● **What to work on**
Repeat the data that follows, word for word, without the images.

+ + + + +

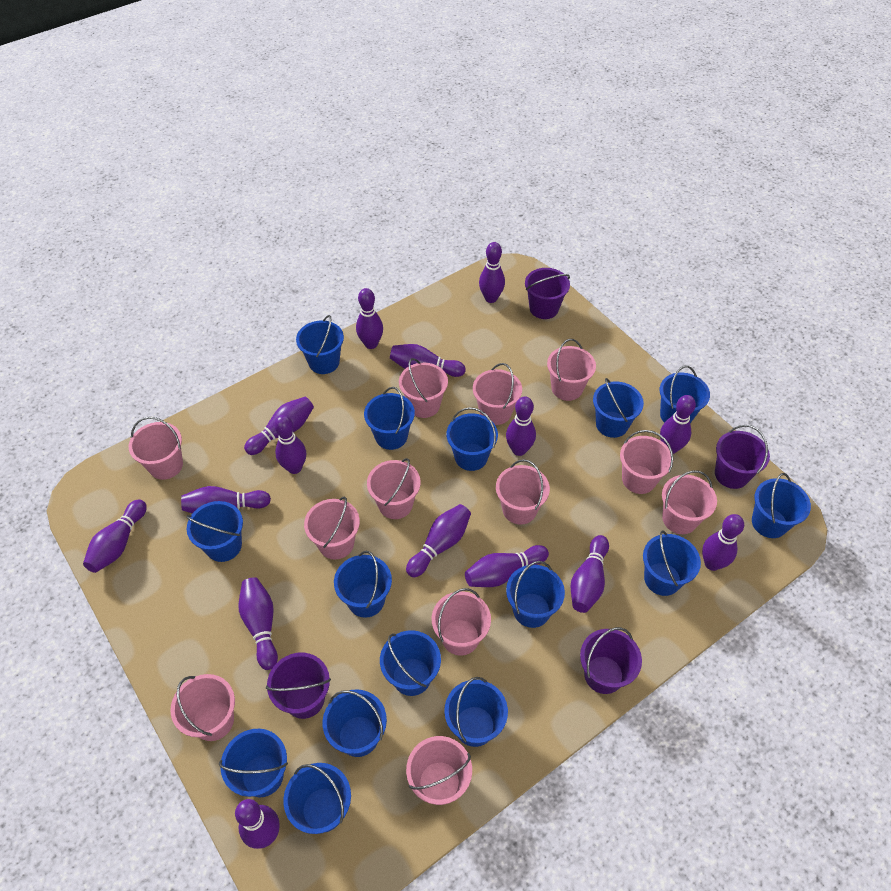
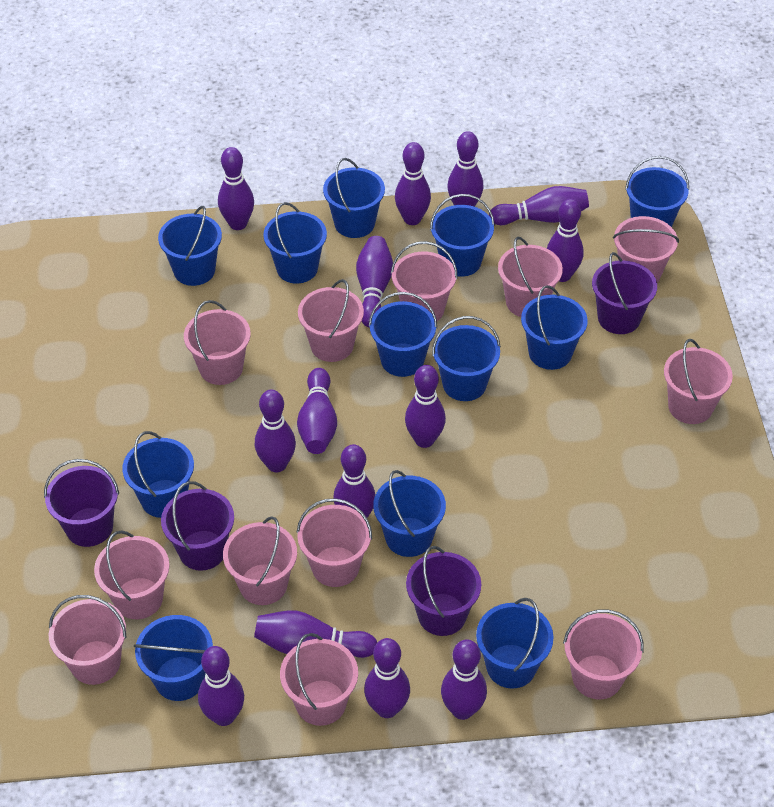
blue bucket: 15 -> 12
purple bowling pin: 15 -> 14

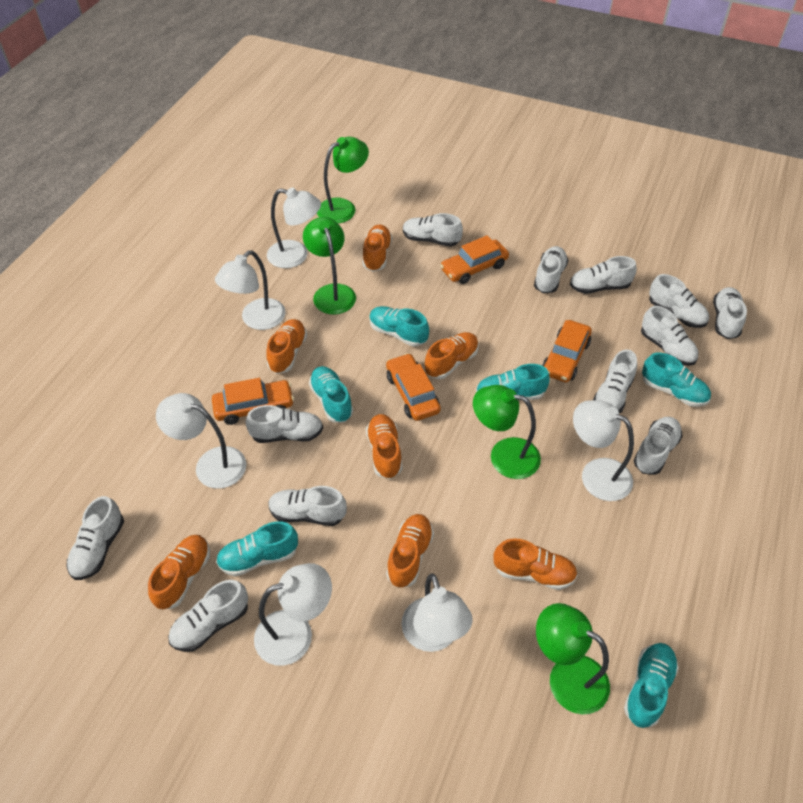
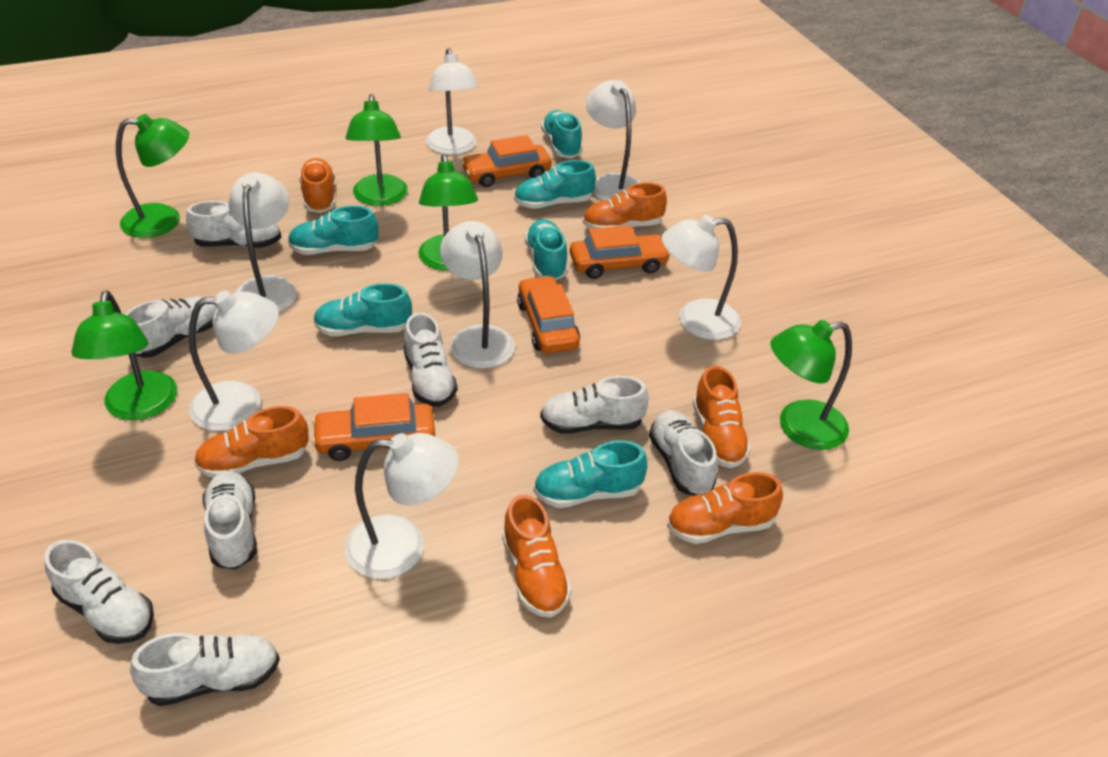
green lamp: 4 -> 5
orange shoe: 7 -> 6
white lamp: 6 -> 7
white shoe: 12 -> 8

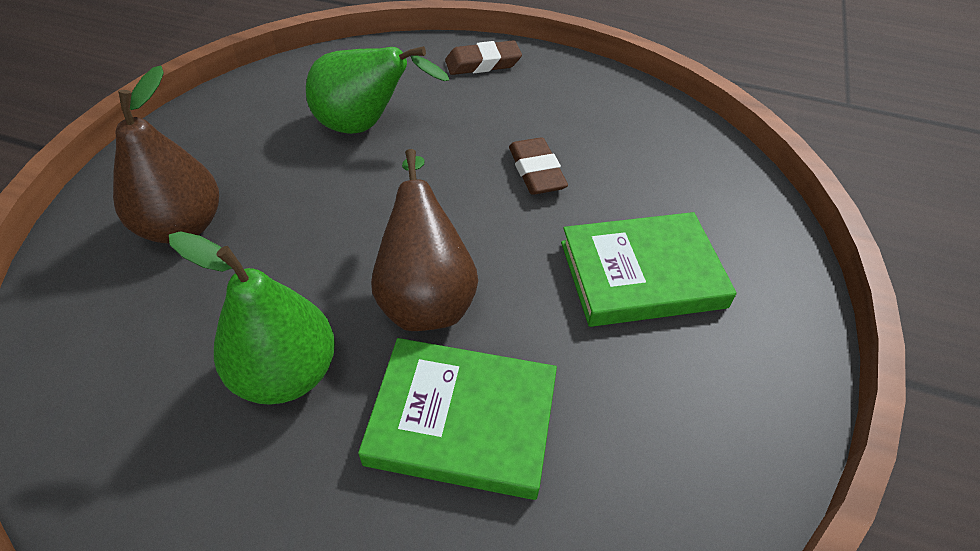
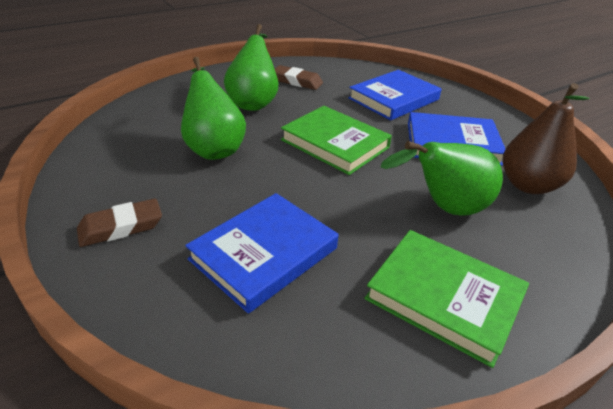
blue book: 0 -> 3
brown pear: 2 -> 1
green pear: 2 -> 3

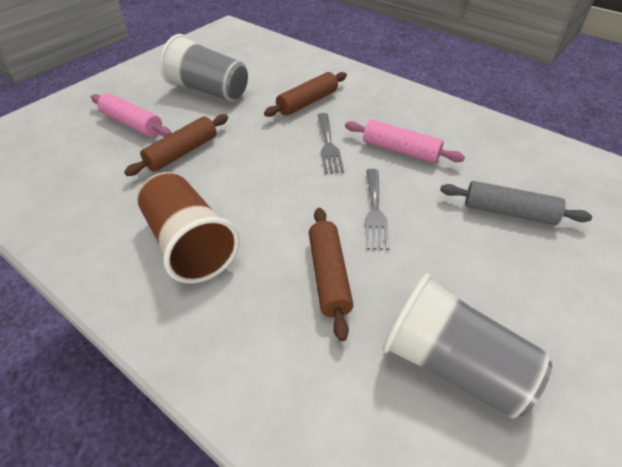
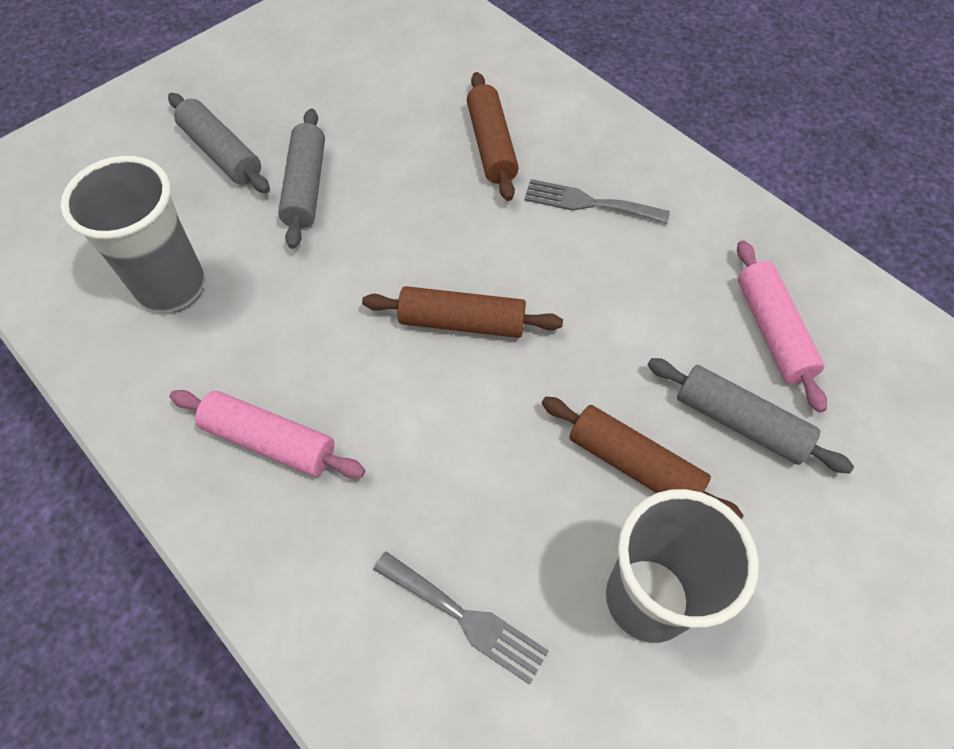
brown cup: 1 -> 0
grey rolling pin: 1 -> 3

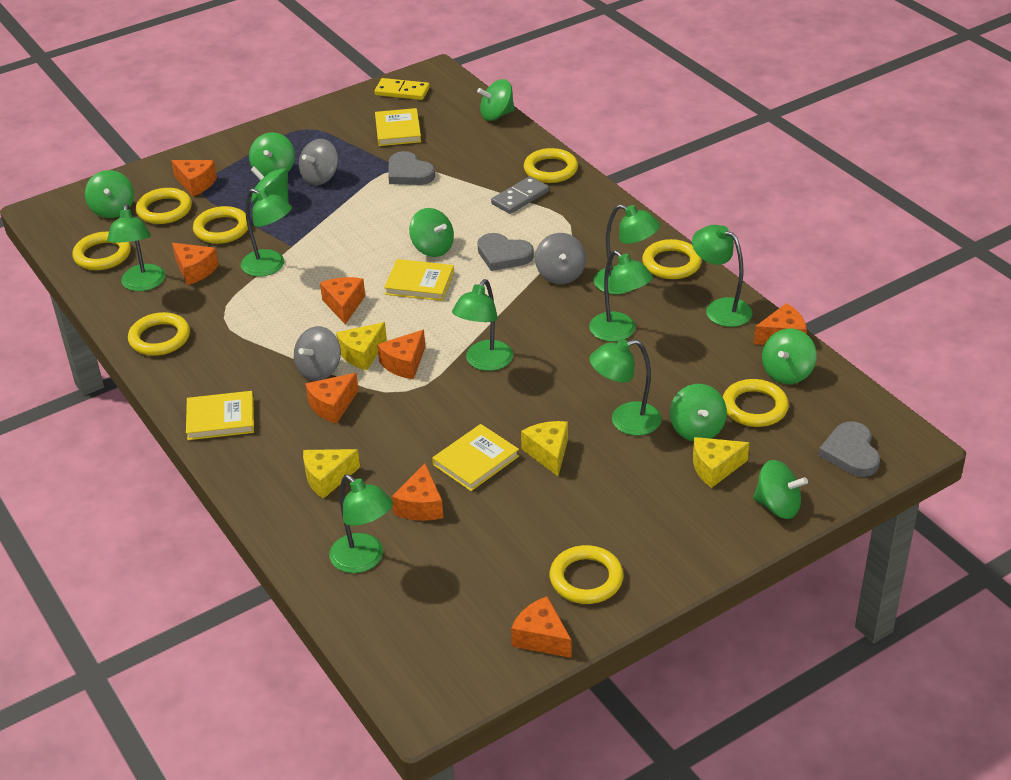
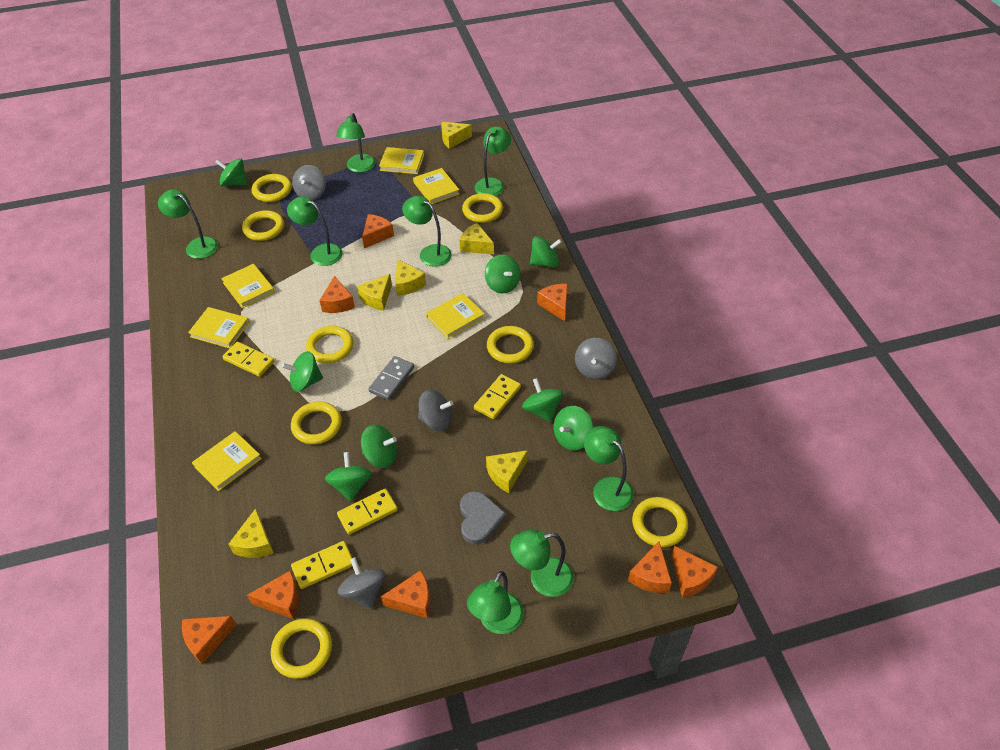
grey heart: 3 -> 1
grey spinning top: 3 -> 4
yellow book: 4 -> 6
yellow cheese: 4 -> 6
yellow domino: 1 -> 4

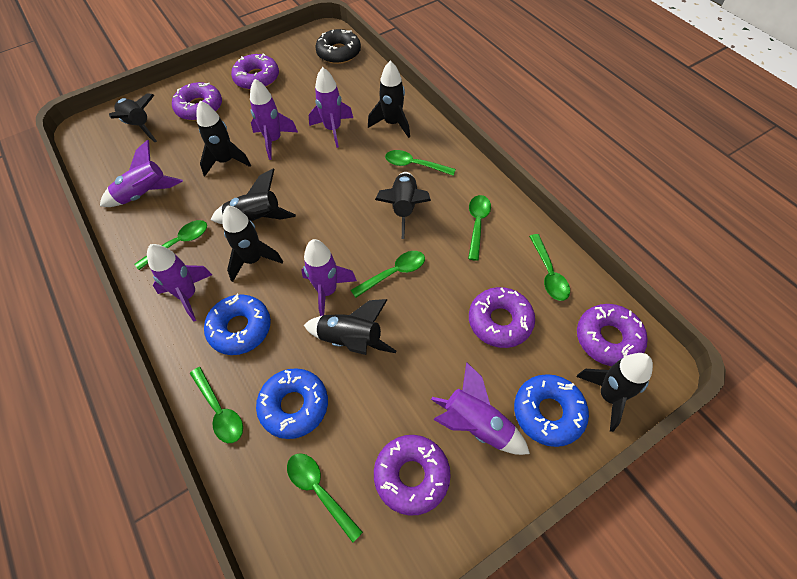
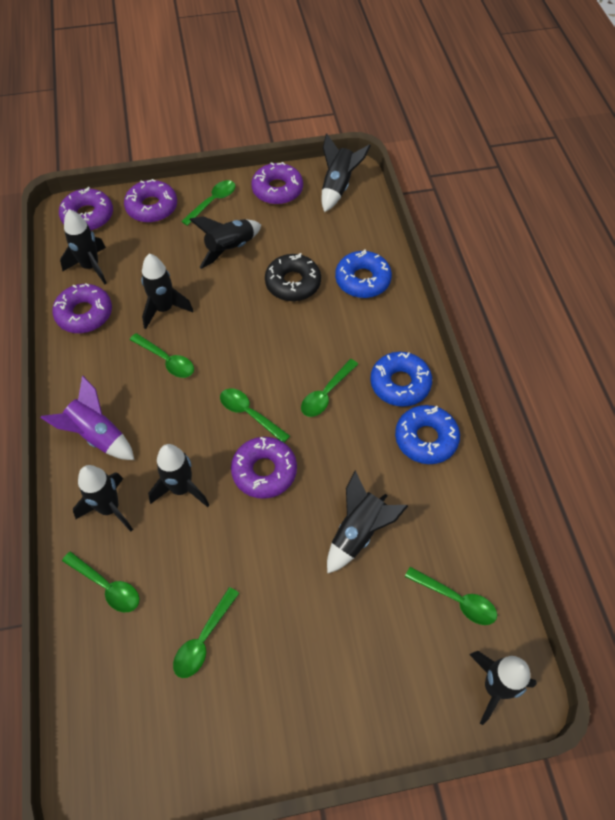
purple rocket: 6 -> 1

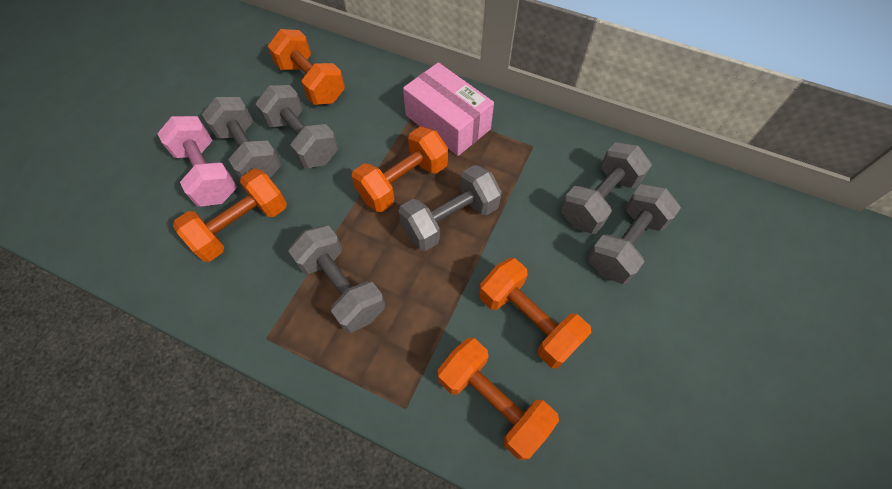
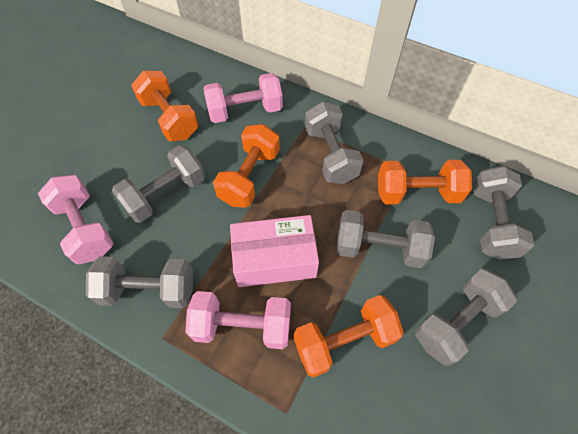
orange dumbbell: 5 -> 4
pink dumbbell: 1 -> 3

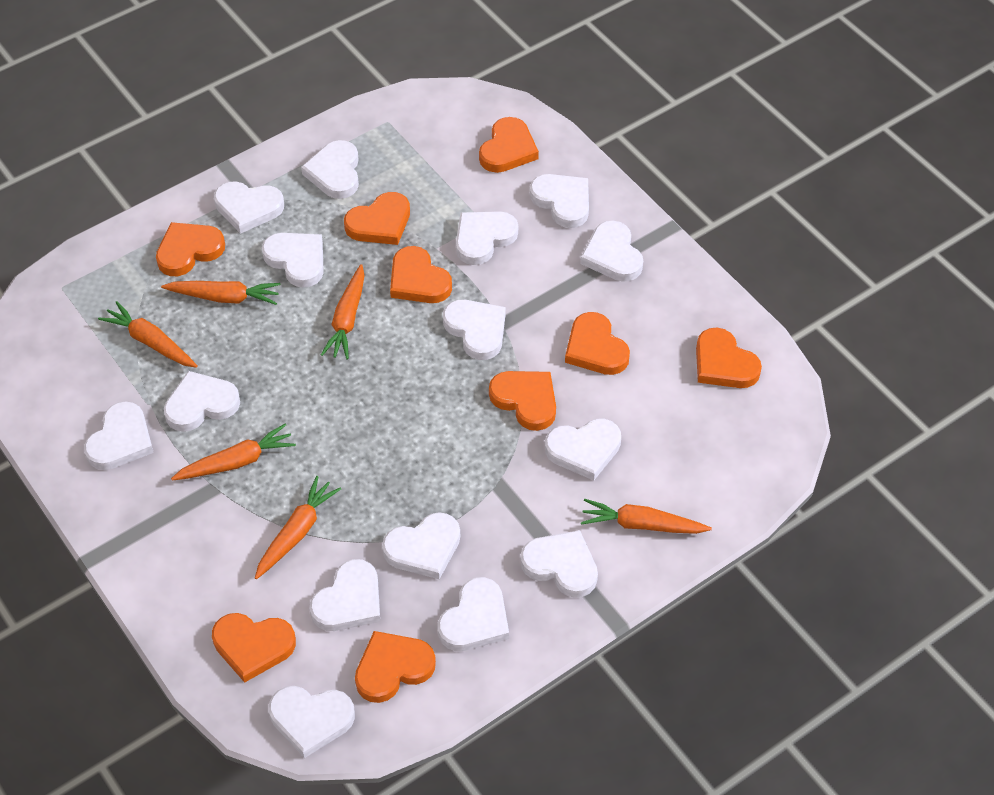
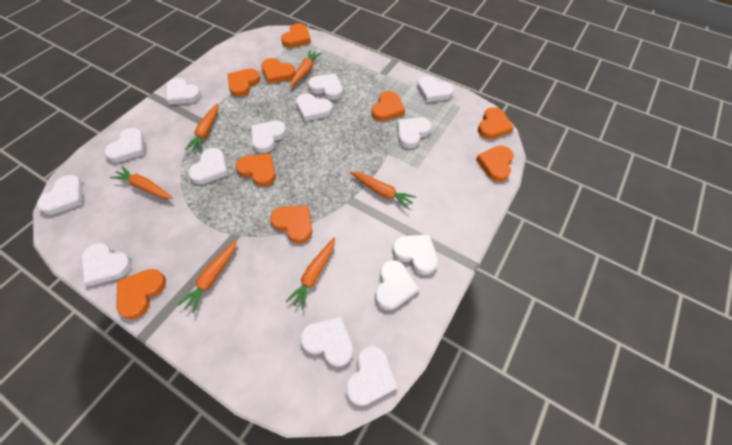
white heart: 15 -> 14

+ + + + +

● **Task answer**
blue bucket: 15 -> 12
purple bowling pin: 15 -> 14

green lamp: 4 -> 5
orange shoe: 7 -> 6
white lamp: 6 -> 7
white shoe: 12 -> 8

blue book: 0 -> 3
brown pear: 2 -> 1
green pear: 2 -> 3

brown cup: 1 -> 0
grey rolling pin: 1 -> 3

grey heart: 3 -> 1
grey spinning top: 3 -> 4
yellow book: 4 -> 6
yellow cheese: 4 -> 6
yellow domino: 1 -> 4

purple rocket: 6 -> 1

orange dumbbell: 5 -> 4
pink dumbbell: 1 -> 3

white heart: 15 -> 14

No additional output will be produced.